What you are asked to do:
Below are records; extract exactly the lines from the one containing "camera: 35 degrees right, 0 degrees up" through the last, both included, and keep the pictures out.

Data to use:
<<<<
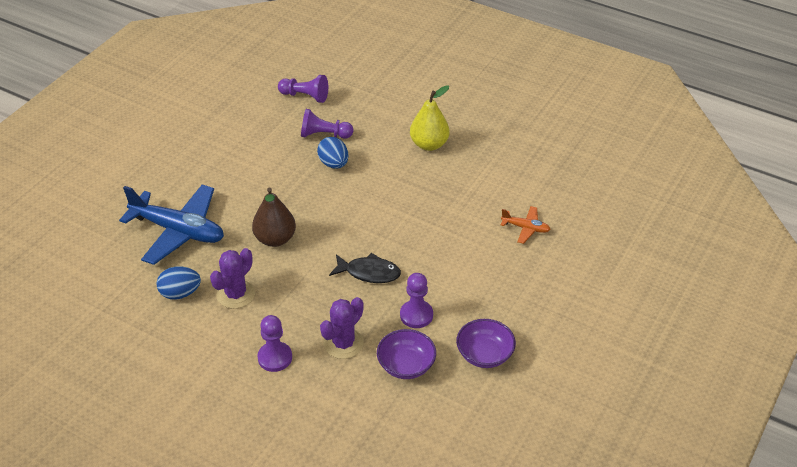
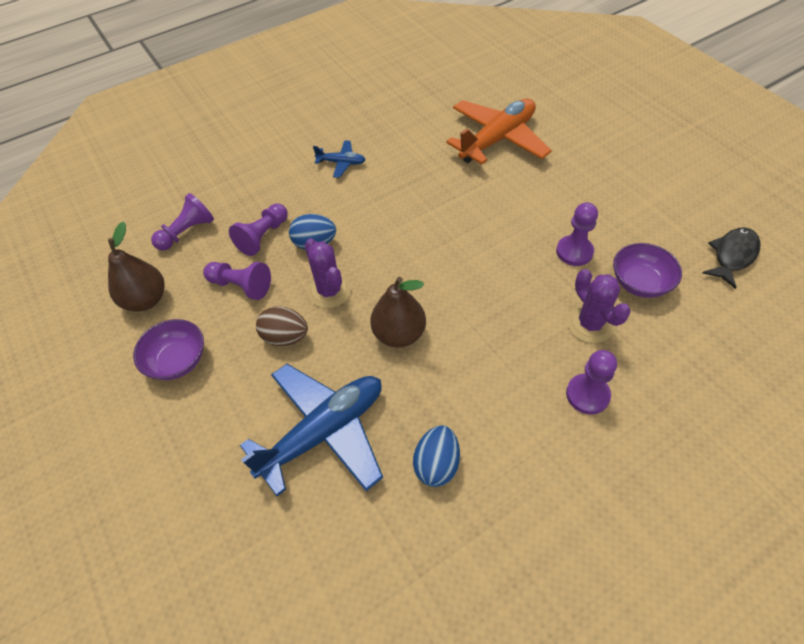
camera: 60 degrees left, 10 degrees up
(236, 105) = (146, 300): none -> brown pear
(236, 294) = (468, 402): purple cactus -> purple cactus (329, 291)
(242, 183) = (285, 337): none -> brown egg
(273, 144) = (241, 286): none -> purple pawn
(369, 273) = (496, 268): black fish -> black fish (732, 256)
(429, 144) = (341, 163): yellow pear -> blue plane
(484, 354) = (646, 221): purple bowl -> purple bowl (177, 361)
(525, 228) = (497, 139): orange plane -> orange plane, size x2.16

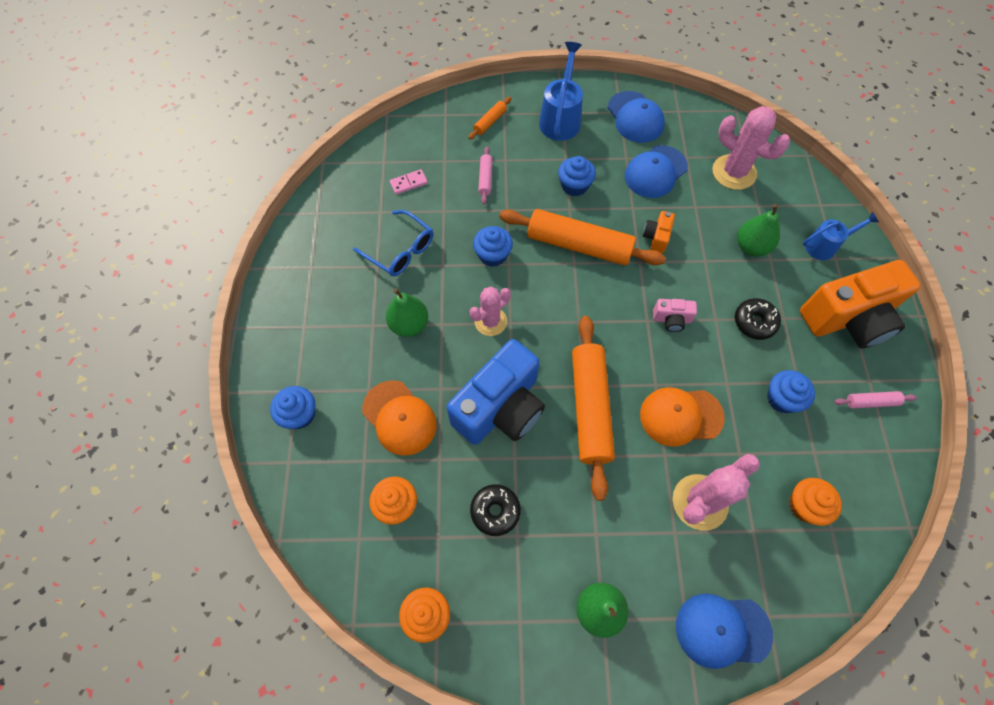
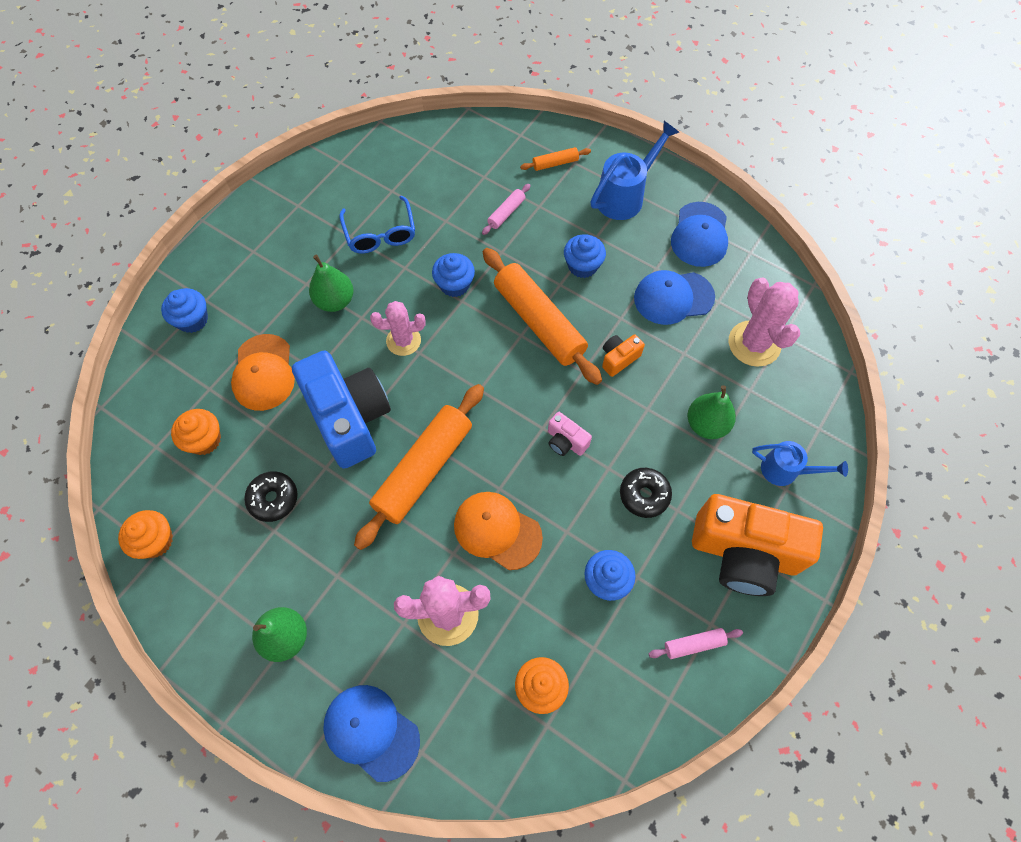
camera: 35 degrees right, 0 degrees up
(408, 183) = (436, 179): pink domino -> none
(500, 408) = (349, 418): blue camera -> blue camera turned 105 degrees counterclockwise
(871, 402) = (694, 644): pink rolling pin -> pink rolling pin turned 45 degrees counterclockwise

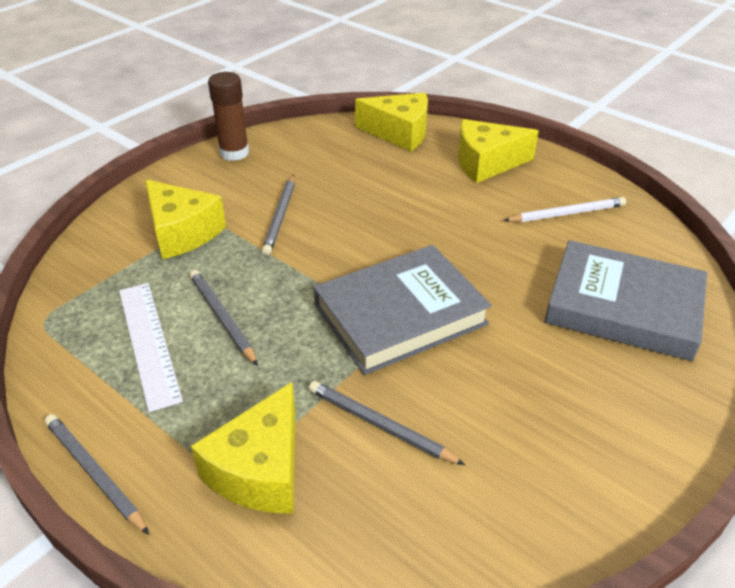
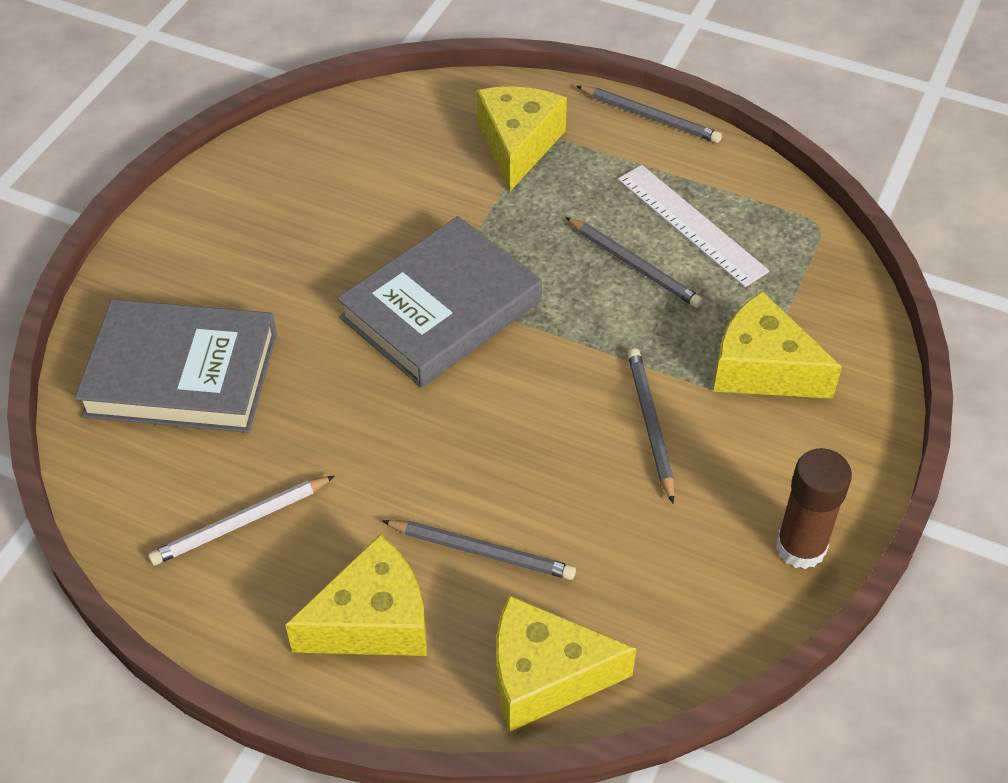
camera: 165 degrees right, 10 degrees up
(380, 425) = (429, 196): grey pencil -> grey pencil (481, 551)

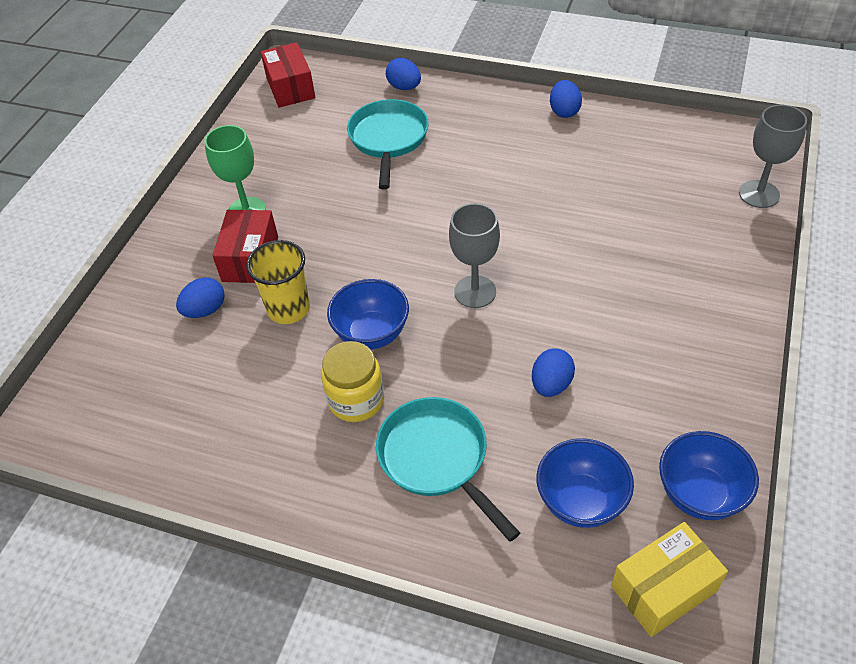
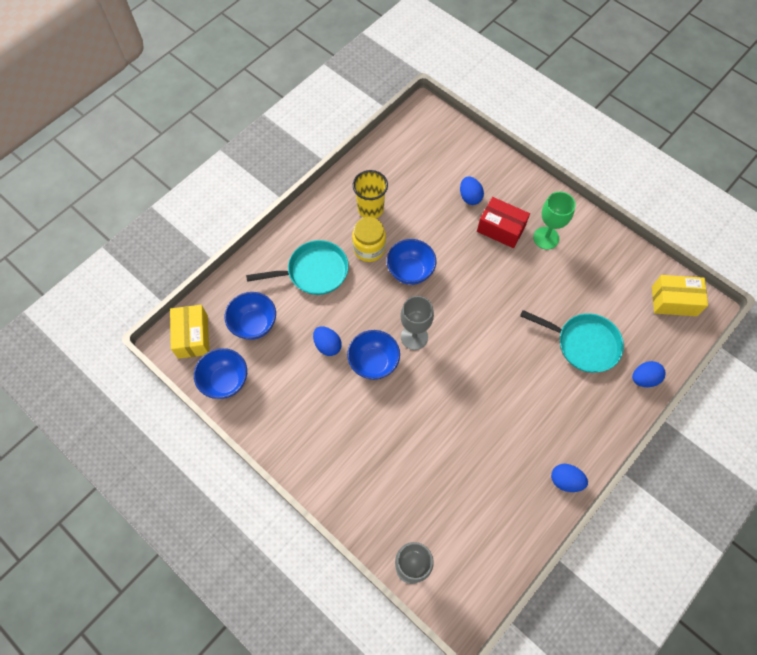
camera: 110 degrees right, 15 degrees up
(288, 309) = (450, 237): yellow cup -> yellow cup (370, 209)
(290, 88) = (674, 301): red box -> yellow box
(541, 320) = (373, 363): none -> blue bowl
>>>>
Completed task:
camera: 35 degrees right, 0 degrees up
(408, 183) = (436, 179): pink domino -> none
(500, 408) = (349, 418): blue camera -> blue camera turned 105 degrees counterclockwise
(871, 402) = (694, 644): pink rolling pin -> pink rolling pin turned 45 degrees counterclockwise

camera: 165 degrees right, 10 degrees up
(380, 425) = (429, 196): grey pencil -> grey pencil (481, 551)

camera: 110 degrees right, 15 degrees up
(288, 309) = (450, 237): yellow cup -> yellow cup (370, 209)
(290, 88) = (674, 301): red box -> yellow box
(541, 320) = (373, 363): none -> blue bowl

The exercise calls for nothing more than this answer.